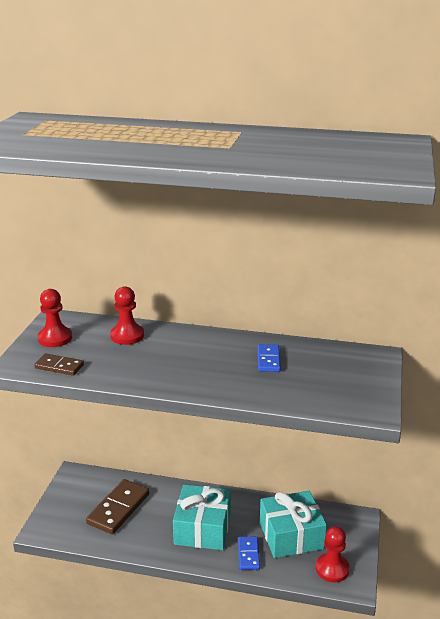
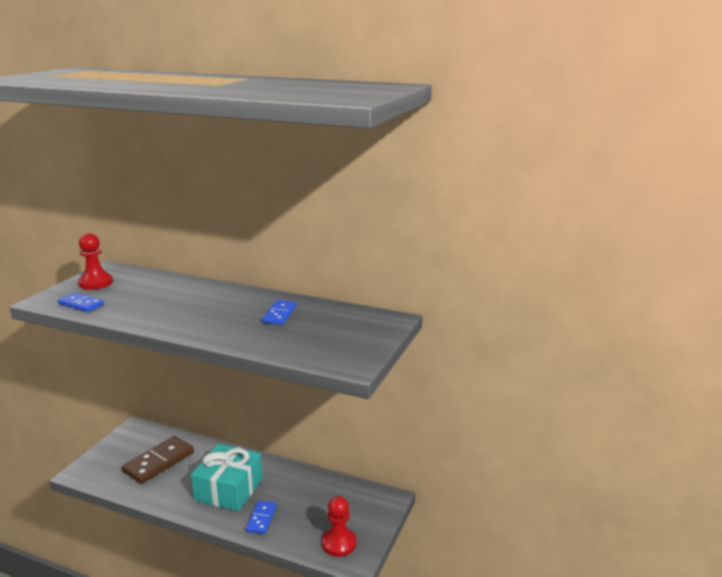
camera: 10 degrees right, 5 degrees down
(59, 366) = (81, 304): brown domino -> blue domino
(127, 336) = (162, 286): red pawn -> none
(291, 535) = (312, 506): turquoise gift -> none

### What the exercise asks
Set down the material above as is, without any pictures.

### Response below
camera: 10 degrees right, 5 degrees down
(59, 366) = (81, 304): brown domino -> blue domino
(127, 336) = (162, 286): red pawn -> none
(291, 535) = (312, 506): turquoise gift -> none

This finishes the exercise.